What the task asks: Your task is to transcribe the entries exactly.

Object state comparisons
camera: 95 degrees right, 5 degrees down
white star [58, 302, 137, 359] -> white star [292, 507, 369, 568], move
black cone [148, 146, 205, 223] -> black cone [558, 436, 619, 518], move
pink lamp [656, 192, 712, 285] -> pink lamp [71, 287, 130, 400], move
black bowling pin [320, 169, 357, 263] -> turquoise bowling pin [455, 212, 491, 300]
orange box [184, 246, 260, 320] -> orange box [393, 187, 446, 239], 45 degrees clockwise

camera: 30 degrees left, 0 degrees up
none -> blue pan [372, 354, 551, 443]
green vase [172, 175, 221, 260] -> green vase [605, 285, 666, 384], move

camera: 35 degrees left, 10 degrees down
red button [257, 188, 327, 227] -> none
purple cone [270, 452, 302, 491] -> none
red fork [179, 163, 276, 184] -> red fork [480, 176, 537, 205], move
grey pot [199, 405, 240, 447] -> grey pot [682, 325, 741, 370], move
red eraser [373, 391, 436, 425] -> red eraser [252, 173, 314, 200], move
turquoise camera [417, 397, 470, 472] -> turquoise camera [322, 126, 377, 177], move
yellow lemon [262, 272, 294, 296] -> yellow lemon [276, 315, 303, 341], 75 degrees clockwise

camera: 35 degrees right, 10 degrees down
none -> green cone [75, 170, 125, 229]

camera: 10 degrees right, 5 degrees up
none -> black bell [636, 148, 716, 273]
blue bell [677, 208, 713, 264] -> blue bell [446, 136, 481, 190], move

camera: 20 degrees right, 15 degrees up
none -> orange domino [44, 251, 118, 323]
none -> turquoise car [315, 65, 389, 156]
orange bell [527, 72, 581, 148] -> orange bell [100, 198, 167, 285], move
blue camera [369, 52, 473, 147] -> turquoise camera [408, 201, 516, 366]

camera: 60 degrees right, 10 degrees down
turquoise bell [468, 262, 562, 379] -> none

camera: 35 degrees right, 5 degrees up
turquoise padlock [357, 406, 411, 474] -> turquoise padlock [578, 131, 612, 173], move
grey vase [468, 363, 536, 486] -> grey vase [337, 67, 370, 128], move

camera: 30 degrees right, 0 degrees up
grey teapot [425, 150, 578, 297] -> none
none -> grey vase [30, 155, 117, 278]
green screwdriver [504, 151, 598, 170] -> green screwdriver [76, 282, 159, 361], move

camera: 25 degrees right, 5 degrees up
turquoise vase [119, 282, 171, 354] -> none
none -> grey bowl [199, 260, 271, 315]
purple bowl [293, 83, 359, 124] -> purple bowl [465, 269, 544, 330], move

Reply:
camera: 95 degrees right, 5 degrees down
white star [58, 302, 137, 359] -> white star [292, 507, 369, 568], move
black cone [148, 146, 205, 223] -> black cone [558, 436, 619, 518], move
pink lamp [656, 192, 712, 285] -> pink lamp [71, 287, 130, 400], move
black bowling pin [320, 169, 357, 263] -> turquoise bowling pin [455, 212, 491, 300]
orange box [184, 246, 260, 320] -> orange box [393, 187, 446, 239], 45 degrees clockwise

camera: 30 degrees left, 0 degrees up
none -> blue pan [372, 354, 551, 443]
green vase [172, 175, 221, 260] -> green vase [605, 285, 666, 384], move

camera: 35 degrees left, 10 degrees down
red button [257, 188, 327, 227] -> none
purple cone [270, 452, 302, 491] -> none
red fork [179, 163, 276, 184] -> red fork [480, 176, 537, 205], move
grey pot [199, 405, 240, 447] -> grey pot [682, 325, 741, 370], move
red eraser [373, 391, 436, 425] -> red eraser [252, 173, 314, 200], move
turquoise camera [417, 397, 470, 472] -> turquoise camera [322, 126, 377, 177], move
yellow lemon [262, 272, 294, 296] -> yellow lemon [276, 315, 303, 341], 75 degrees clockwise

camera: 35 degrees right, 10 degrees down
none -> green cone [75, 170, 125, 229]

camera: 10 degrees right, 5 degrees up
none -> black bell [636, 148, 716, 273]
blue bell [677, 208, 713, 264] -> blue bell [446, 136, 481, 190], move

camera: 20 degrees right, 15 degrees up
none -> orange domino [44, 251, 118, 323]
none -> turquoise car [315, 65, 389, 156]
orange bell [527, 72, 581, 148] -> orange bell [100, 198, 167, 285], move
blue camera [369, 52, 473, 147] -> turquoise camera [408, 201, 516, 366]

camera: 60 degrees right, 10 degrees down
turquoise bell [468, 262, 562, 379] -> none

camera: 35 degrees right, 5 degrees up
turquoise padlock [357, 406, 411, 474] -> turquoise padlock [578, 131, 612, 173], move
grey vase [468, 363, 536, 486] -> grey vase [337, 67, 370, 128], move

camera: 30 degrees right, 0 degrees up
grey teapot [425, 150, 578, 297] -> none
none -> grey vase [30, 155, 117, 278]
green screwdriver [504, 151, 598, 170] -> green screwdriver [76, 282, 159, 361], move

camera: 25 degrees right, 5 degrees up
turquoise vase [119, 282, 171, 354] -> none
none -> grey bowl [199, 260, 271, 315]
purple bowl [293, 83, 359, 124] -> purple bowl [465, 269, 544, 330], move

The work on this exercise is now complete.